§ **PROBLEM**:
Please find each line in the listing below that contains the string "tuplet" and copy those lines out.
# Start of THE INPUT
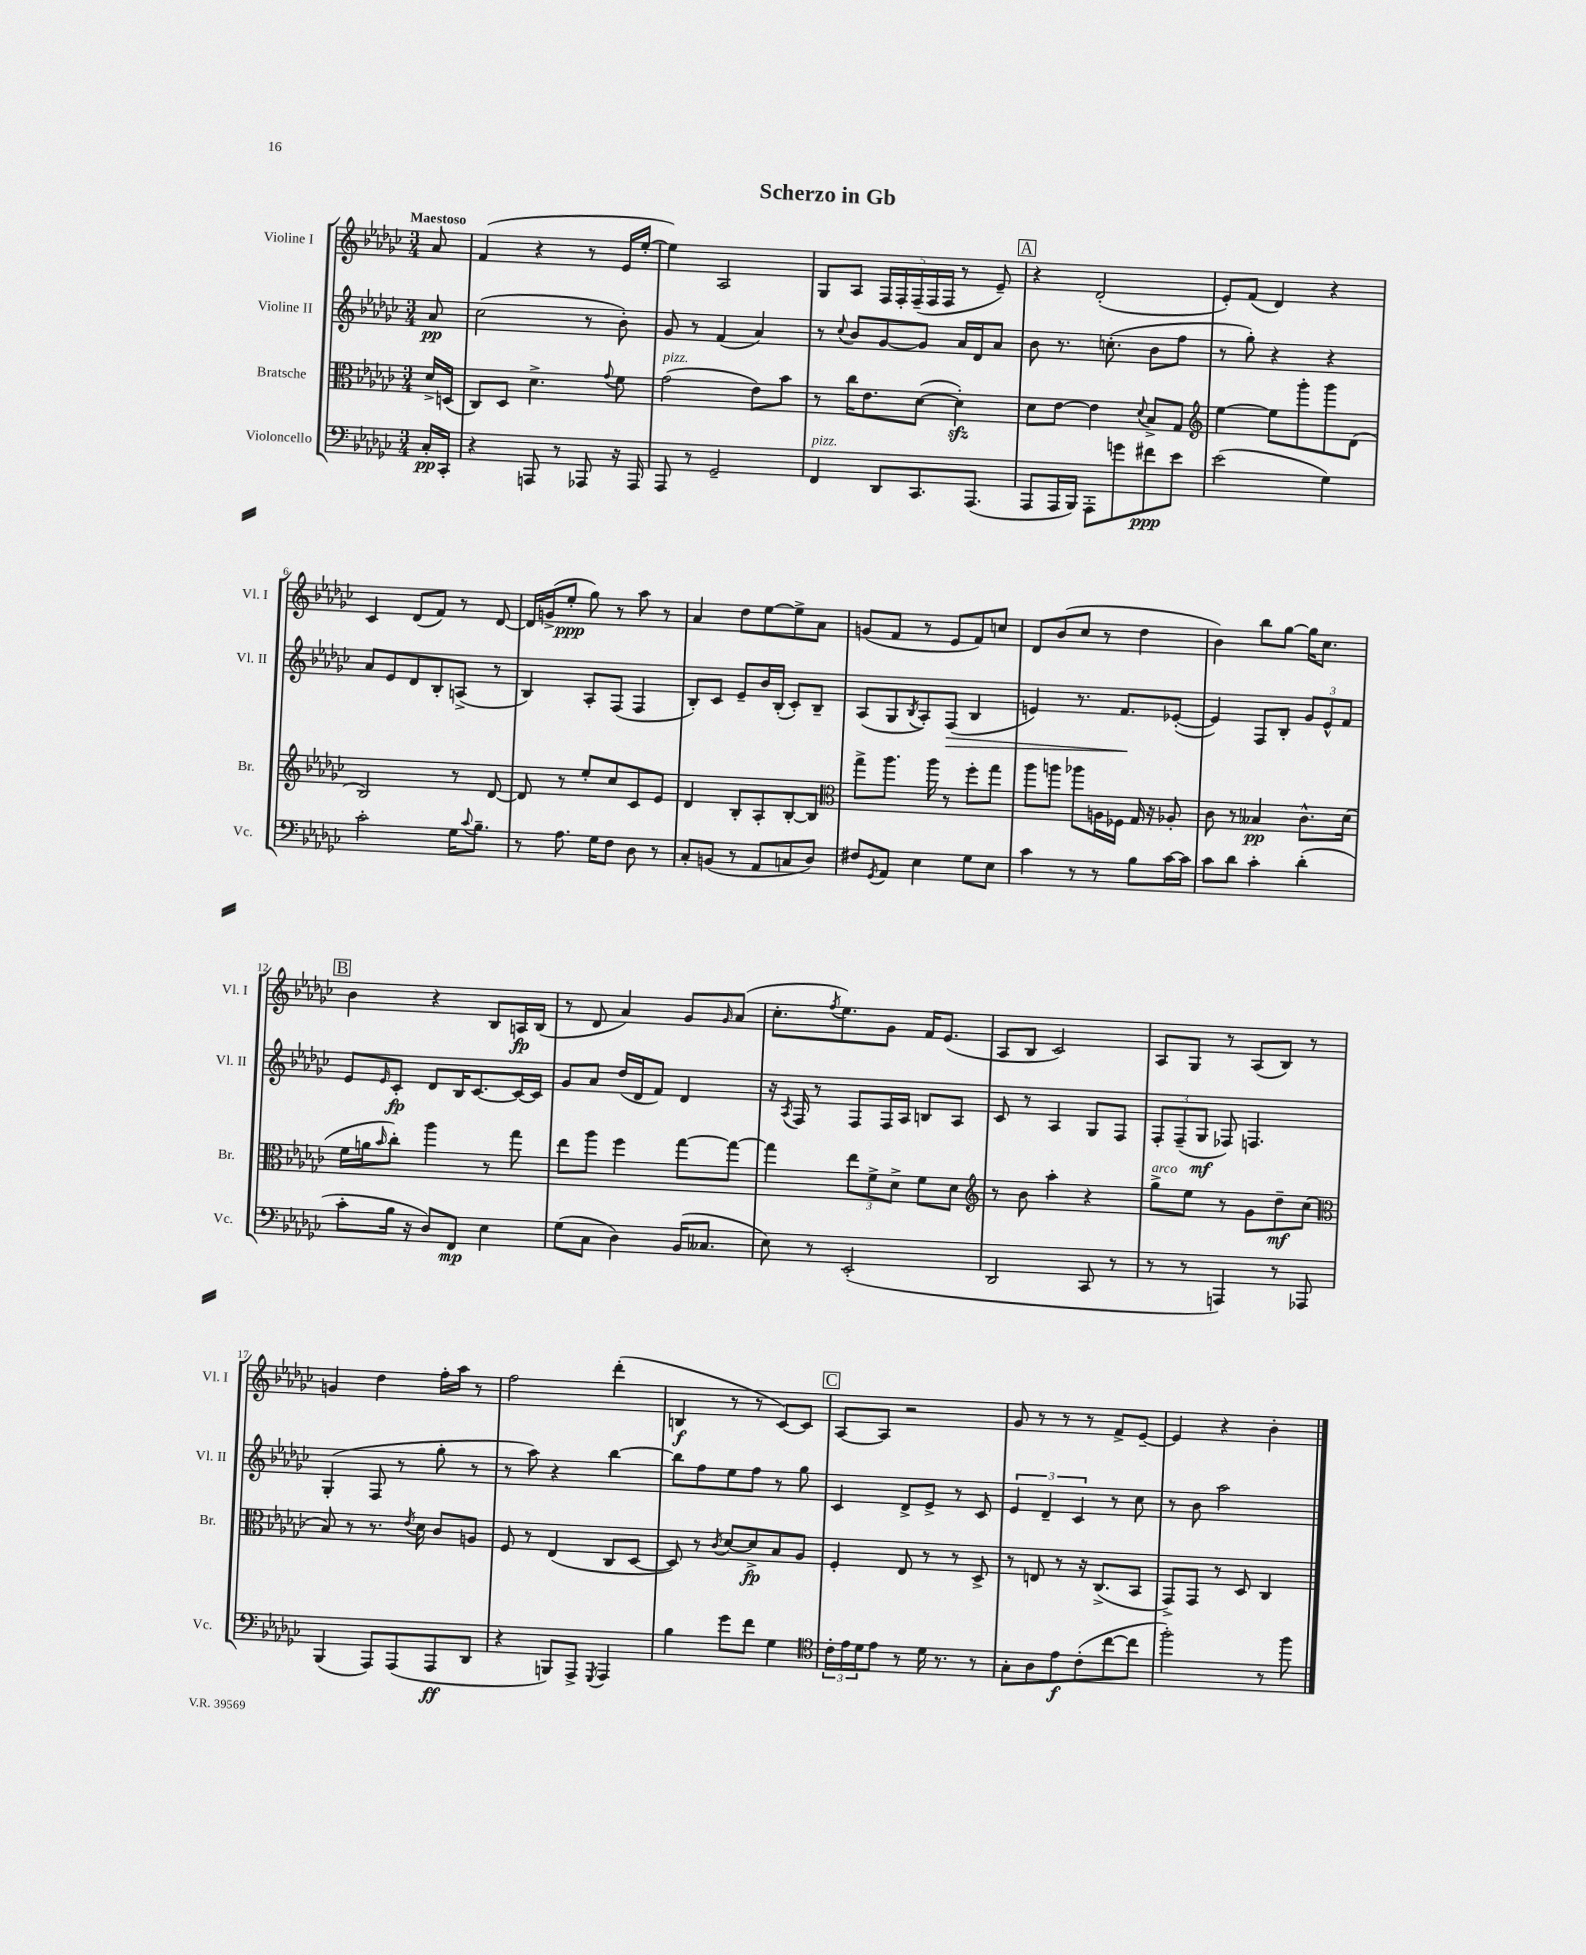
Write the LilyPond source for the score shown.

\header { title = "Scherzo in Gb" }
<<
\new StaffGroup <<
\new Staff = "s0" \with { instrumentName = "Violine I" shortInstrumentName = "Vl. I" } {
    \clef treble \key ges \major \numericTimeSignature \time 3/4 \partial 8 \tempo "Maestoso"
    aes'8 |
    f'4( r4 r8 ees'16 ees''16~-. |
    ees''4) aes2 |
    ges8 aes8 \tuplet 5/4 { f16 f16-. f16--( f16 f16 } r8 ees'8--) |
    \mark \markup { \box "A" } r4 des'2-.( |
    ees'8-.) f'8( des'4) r4 |
    ces'4 des'8( f'8) r8 des'8~ |
    des'16 g'16->( ees''8-.\ppp ges''8) r8 aes''8 r8 |
    aes'4 des''8 ees''8~ ees''8-> aes'8 |
    g'8( f'8 r8 ees'8 f'8) c''8 |
    des'8 bes'8( ces''8 r8 des''4 |
    bes'4) bes''8 ges''8~ ges''16 ces''8. |
    \mark \markup { \box "B" } bes'4 r4 bes8 a16\fp bes16( |
    r8 des'8 aes'4) ges'8 \grace { ges'16 } aes'8( |
    ces''8.-. \acciaccatura { f''8 } ees''8.) ges'8 f'16 ees'8.( |
    aes8 bes8 ces'2) |
    aes8 ges8 r8 aes8( bes8) r8 |
    g'4 des''4 f''16-. aes''16 r8 |
    f''2 des'''4-.( |
    b4\f r8 r8 ces'8~) ces'8 |
    \mark \markup { \box "C" } aes8~ aes8 r2 |
    ges'8 r8 r8 r8 f'8-> ees'8~-- |
    ees'4 r4 bes'4-. \bar "|." |
}
\new Staff = "s1" \with { instrumentName = "Violine II" shortInstrumentName = "Vl. II" } {
    \clef treble \key ges \major \numericTimeSignature \time 3/4 \partial 8
    aes'8\pp |
    ces''2( r8 bes'8-.) |
    ges'8 r8 f'4( aes'4) |
    r8 \appoggiatura { ces''8 } bes'8 ges'8~ ges'8 aes'16 des'16 aes'8 |
    \mark \markup { \box "A" } bes'8 r8. c''8.-.( bes'8 f''8 |
    r8 ges''8-.) r4 r4 |
    aes'8 ees'8 des'8 bes8-. a8->( r8 |
    bes4) aes8-. f8( f4 |
    bes8-.) ces'8 ees'8-- bes'16 bes16-.( ces'8-.) bes8-- |
    aes8( ges8 \acciaccatura { bes8 } aes8-.) f8\>( bes4 |
    e'4) r8. f'8.\! ees'8~-.( |
    ees'4) f8 bes8-. \tuplet 3/2 { ges'8 ees'8-^ f'8 } |
    \mark \markup { \box "B" } ees'8 \grace { ees'16 } ces'8-.\fp des'8 bes16 ces'8.~ ces'16~ ces'16 |
    ges'8 aes'8 des''16( des'16 f'8) des'4 |
    r16 \acciaccatura { aes8 } f16 r8 f8 f16 aes16 b8 aes8 |
    ces'8 r8 aes4 ges8 f8 |
    \tuplet 3/2 { f8-. f8--( ges8\mf } fes8) f4. |
    ges4-.( f8 r8 ges''8-. r8 |
    r8 aes''8) r4 bes''4~ |
    bes''8 f''8 ees''8 f''8 r8 ges''8 |
    \mark \markup { \box "C" } ces'4 des'8-> ees'8-> r8 ces'8 |
    \tuplet 3/2 { ees'4 des'4-- ces'4 } r8 ces''8 |
    r8 bes'8 aes''2 \bar "|." |
}
\new Staff = "s2" \with { instrumentName = "Bratsche" shortInstrumentName = "Br." } {
    \clef alto \key ges \major \numericTimeSignature \time 3/4 \partial 8
    des'16-> d16( |
    ces8) des8 des'4.-> \appoggiatura { ges'8 } f'8 |
    ges'2^\markup { \italic "pizz." }( ees'8) bes'8 |
    r8 ces''16 ees'8. des'8~( des'4-.\sfz) |
    \mark \markup { \box "A" } des'8 ees'8~ ees'4 \appoggiatura { des'8 } bes8-> ges8 |
    \clef treble ees''4~ ees''8 ges'''8-. ges'''8 des'8( |
    bes2) r8 des'8~ |
    des'8 r8 ees''8-. ces''8 ces'8 ees'8 |
    des'4 bes8-. aes8-. bes8~-. bes8 |
    \clef alto ges''8-> aes''8. aes''16 r8 f''8-. ges''8 |
    aes''8 a''8 aes''8 a16 fes16 ges16 r16 aes8-. |
    ces'8 r8 beses4\pp ces'8.-^ des'16( |
    \mark \markup { \box "B" } f'16 a'16 \grace { bes'16 } ces''8-.) aes''4 r8 ges''8 |
    ees''8 aes''8 f''4 ges''8~ ges''8~ |
    ges''4 \tuplet 3/2 { ees''8 f'8-> des'8-> } f'8 des'8 |
    \clef treble r8 bes'8 aes''4-. r4 |
    ges''8->^\markup { \italic "arco" } ees''8 r8 ges'8 des''8--\mf ces''8( |
    \clef alto bes8) r8 r8. \acciaccatura { ees'8 } des'16 ces'8 a8 |
    f8 r8 ees4( ces8 des8~ |
    des8) r8 \acciaccatura { ces'8 } des'8~ des'8->\fp bes8 aes8 |
    \mark \markup { \box "C" } f4-. ees8 r8 r8 des8-> |
    r8 e8 r8 r16 ces8.->( bes,8 |
    ges,8->) ges,8 r8 des8 ces4 \bar "|." |
}
\new Staff = "s3" \with { instrumentName = "Violoncello" shortInstrumentName = "Vc." } {
    \clef bass \key ges \major \numericTimeSignature \time 3/4 \partial 8
    ces16-.\pp ces,16-. |
    r4 a,,8 r8 aes,,8 r16 aes,,16 |
    aes,,8 r8 ges,2-- |
    f,4^\markup { \italic "pizz." } des,8 ces,8. aes,,8.( |
    \mark \markup { \box "A" } aes,,8 aes,,16 bes,,16) aes,,8-. g'8 fis'8\ppp ees'8 |
    ees'2( ges4) |
    ces'2-. ges16 \appoggiatura { ces'8 } bes8.-- |
    r8 aes8. ges16 f8 des8 r8 |
    ces8-. b,8( r8 aes,8 c8 des8) |
    fis8 \acciaccatura { ges,8 } aes,8 ees4 ges8 ees8 |
    ces'4 r8 r8 bes8 ces'16~ ces'16 |
    ces'8 des'8 ces'4-. des'4-.( |
    \mark \markup { \box "B" } ces'8-. bes16 r16 des8) f,8\mp ees4 |
    ges8( ces8 des4) bes,16( ceses8. |
    ees8) r8 ees,2-.( |
    des,2 ces,8 r8 |
    r8 r8 a,,4) r8 aes,,8 |
    bes,,4( aes,,8) aes,,8( aes,,8\ff des,8 |
    r4 b,,8) aes,,8-> \acciaccatura { ges,,8 } aes,,4 |
    bes4 ges'8 f'8 ges4 |
    \mark \markup { \box "C" } \clef tenor \tuplet 3/2 { ces'16-. ees'16 des'16 } ees'8 r8 des'16 r8. r8 |
    ges8-. aes8 ees'8\f ces'8-.( ces''8~ ces''8 |
    f''2-.) r8 f''8 \bar "|." |
}
>>
>>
# End of THE INPUT
§ **COMPLETE OUTPUT**:
    ges8 aes8 \tuplet 5/4 { f16 f16-. f16--( f16 f16 } r8 ees'8--) |
    ees'4) f8 bes8-. \tuplet 3/2 { ges'8 ees'8-^ f'8 } |
    \tuplet 3/2 { f8-. f8--( ges8\mf } fes8) f4. |
    \tuplet 3/2 { ees'4 des'4-- ces'4 } r8 ces''8 |
    ges''4 \tuplet 3/2 { ees''8 f'8-> des'8-> } f'8 des'8 |
    \mark \markup { \box "C" } \clef tenor \tuplet 3/2 { ces'16-. ees'16 des'16 } ees'8 r8 des'16 r8. r8 |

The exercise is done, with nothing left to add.